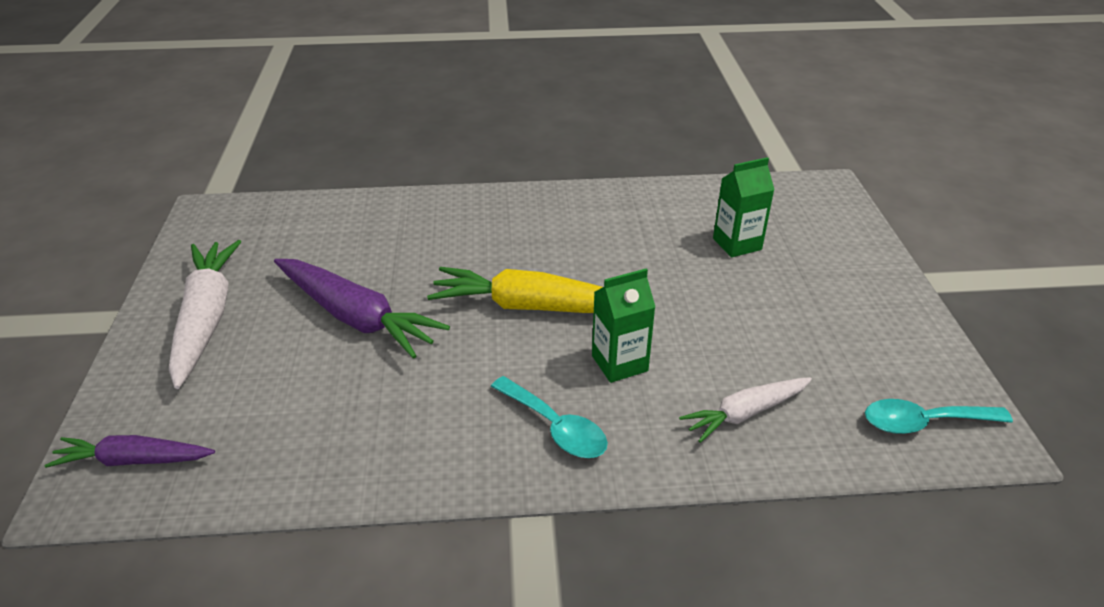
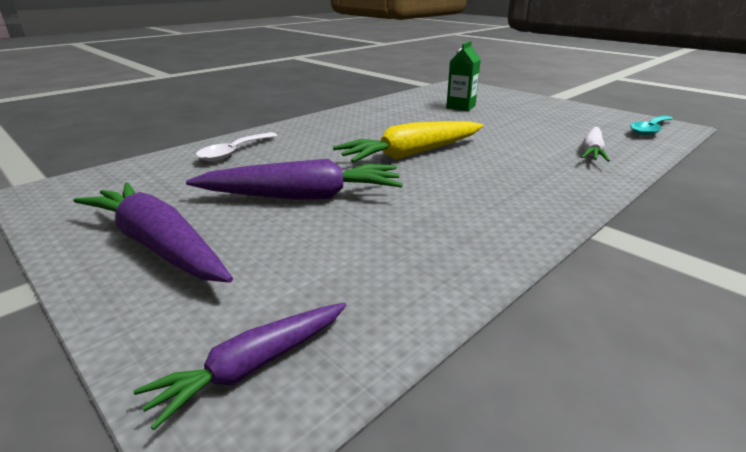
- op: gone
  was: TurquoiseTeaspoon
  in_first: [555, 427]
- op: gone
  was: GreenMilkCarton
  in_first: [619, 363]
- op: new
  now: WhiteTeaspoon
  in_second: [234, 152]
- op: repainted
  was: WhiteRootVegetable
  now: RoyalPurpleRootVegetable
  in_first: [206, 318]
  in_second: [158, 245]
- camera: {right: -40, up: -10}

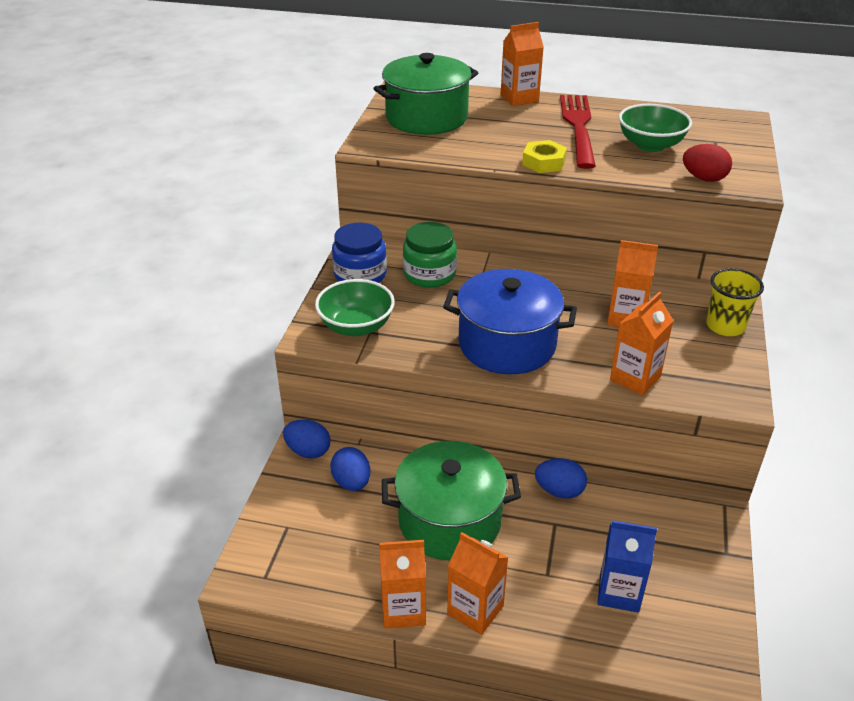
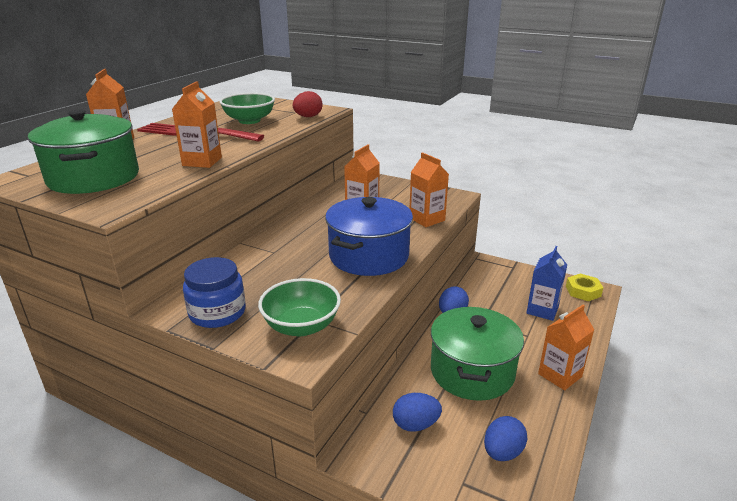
- op: gone
  was: GreenJar
  in_first: [429, 274]
- op: gone
  was: YellowCup
  in_first: [725, 326]
- op: shifted
  was: RoyalBlueEggShape
  in_first: [308, 451]
  in_second: [502, 452]
- op: shifted
  was: OrangeMilkCarton
  in_first: [403, 609]
  in_second: [202, 161]
- op: shifted
  was: YellowHexNut
  in_first: [544, 162]
  in_second: [583, 291]
- camera: {right: -75, up: -10}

::::::::

**Instructions for the task:**
Please retype the material above exactly, and omit its images.

**Written response:**
- op: gone
  was: TurquoiseTeaspoon
  in_first: [555, 427]
- op: gone
  was: GreenMilkCarton
  in_first: [619, 363]
- op: new
  now: WhiteTeaspoon
  in_second: [234, 152]
- op: repainted
  was: WhiteRootVegetable
  now: RoyalPurpleRootVegetable
  in_first: [206, 318]
  in_second: [158, 245]
- camera: {right: -40, up: -10}

- op: gone
  was: GreenJar
  in_first: [429, 274]
- op: gone
  was: YellowCup
  in_first: [725, 326]
- op: shifted
  was: RoyalBlueEggShape
  in_first: [308, 451]
  in_second: [502, 452]
- op: shifted
  was: OrangeMilkCarton
  in_first: [403, 609]
  in_second: [202, 161]
- op: shifted
  was: YellowHexNut
  in_first: [544, 162]
  in_second: [583, 291]
- camera: {right: -75, up: -10}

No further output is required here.